▸ YOUR OBJECTIVE
Within the listing below, how many lines include the string "round"? Reply with only the number.

========================================

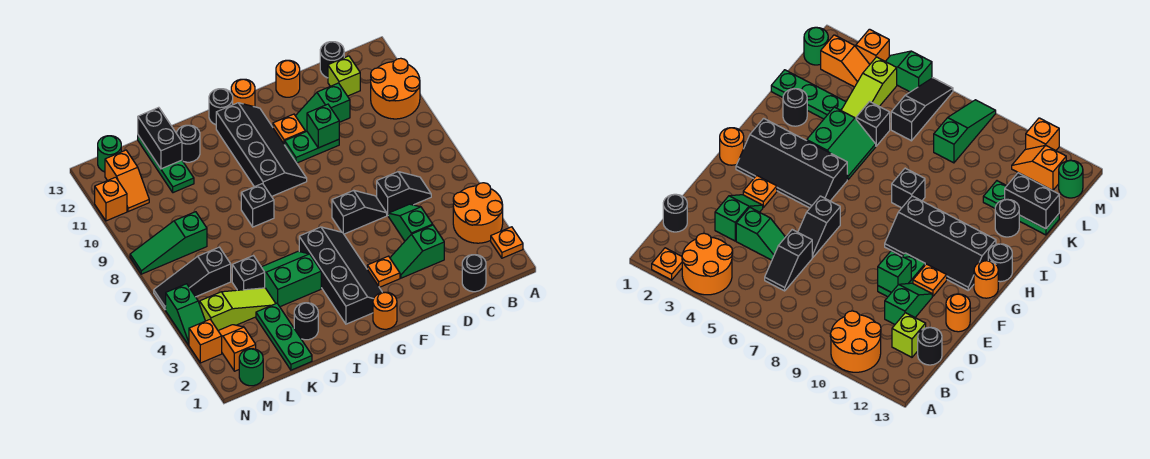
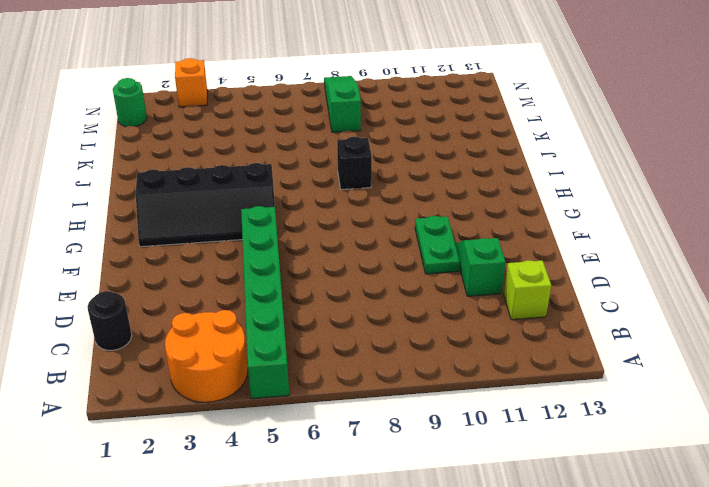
green brick A5:F5 level 1 -> green slope D4:D5 level 1 top 4
none -> orange plate A2 level 1
none -> orange round brick A10:B11 level 1
none -> black slope C6:D6 level 1 top D
none -> black round brick C13 level 1

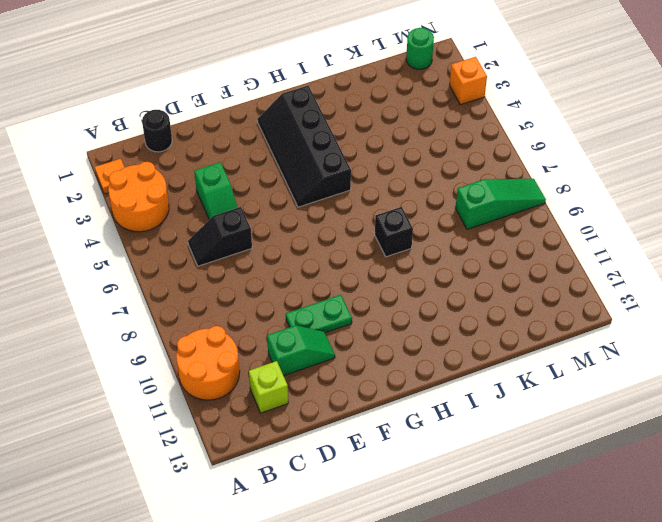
none -> black round brick C13 level 1
none -> green slope D3:E3 level 1 top D
none -> black slope E6:F6 level 1 top F
none -> orange round brick E13 level 1

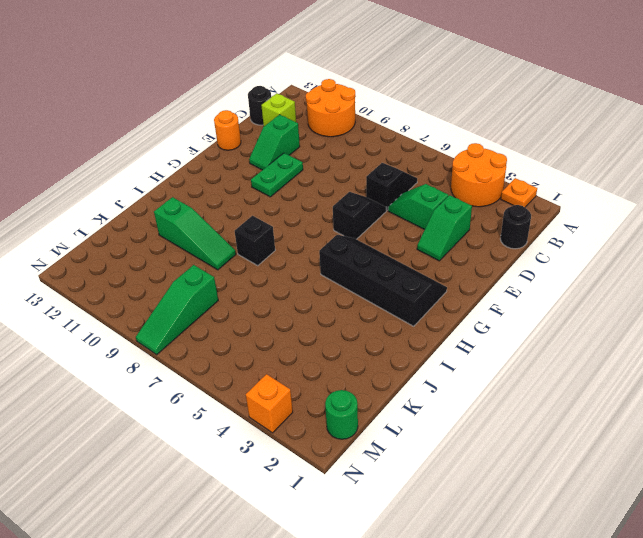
green slope J9:J11 level 1 top 11 -> none
none -> orange plate F3 level 1
none -> orange plate F11 level 1
none -> orange round brick G1 level 1
none -> black slope G9:H12 level 1 top H

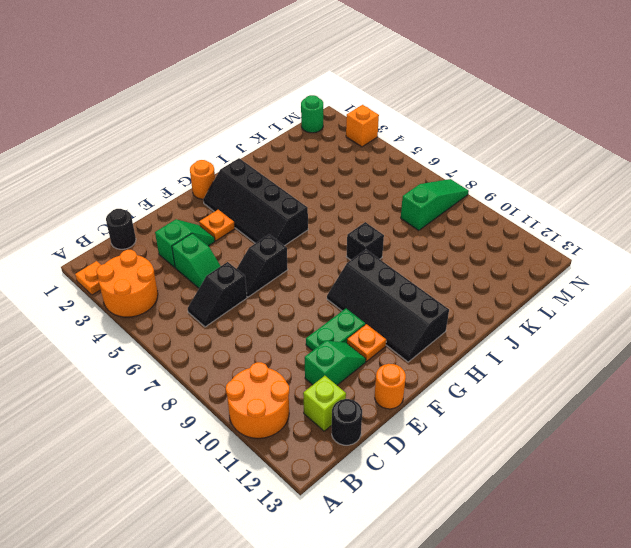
none -> orange round brick G13 level 1
none -> black round brick H13 level 1
none -> green slope I4:J5 level 1 top 4
none -> black round brick J2 level 1

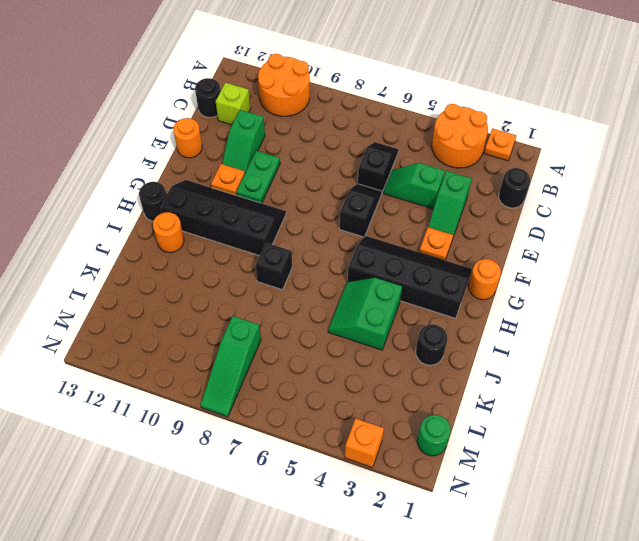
orange round brick I12 level 1 -> orange round brick G13 level 1
none -> black round brick J12 level 1
none -> green plate K1:K3 level 1
none -> lime slope K4:M4 level 1 top M
none -> black brick K5 level 1

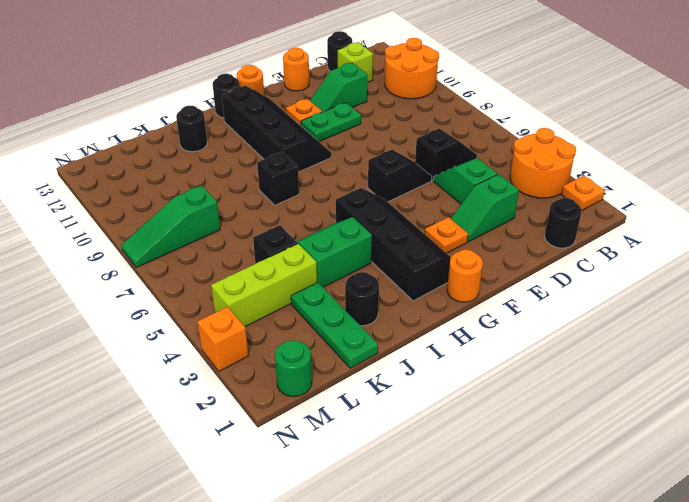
lime brick K4:M4 level 1 -> lime slope K4:M4 level 1 top M
none -> green plate K11:K13 level 1
none -> black slope L6:N6 level 1 top L
none -> orange slope M2:M3 level 1 top 2
none -> orange slope M11:M12 level 1 top 12

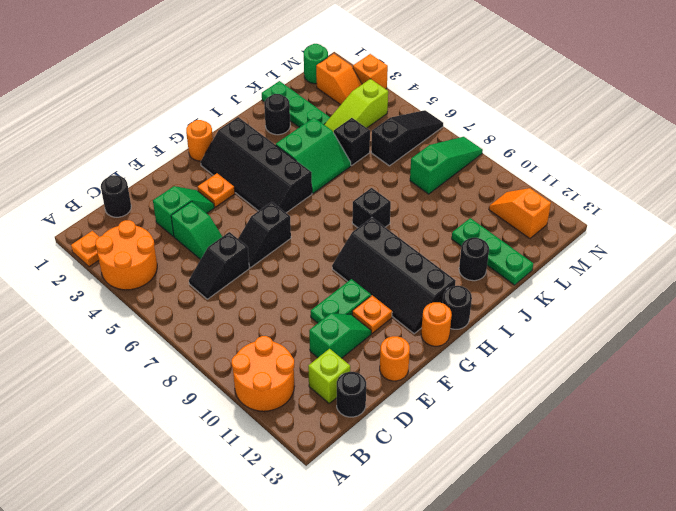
none -> green round brick M13 level 1
none -> green slope N4:N5 level 1 top 5
none -> orange brick N11 level 1
none -> green brick E10 level 2

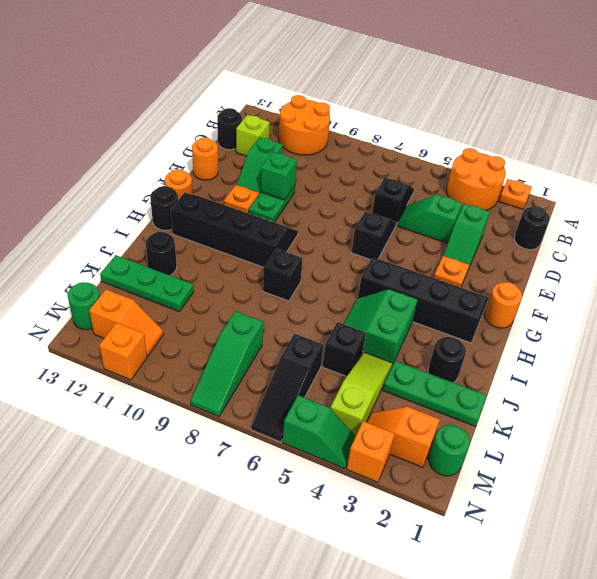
none -> black brick K12:K13 level 2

========================================

▸ EXERCISE OUTPUT
11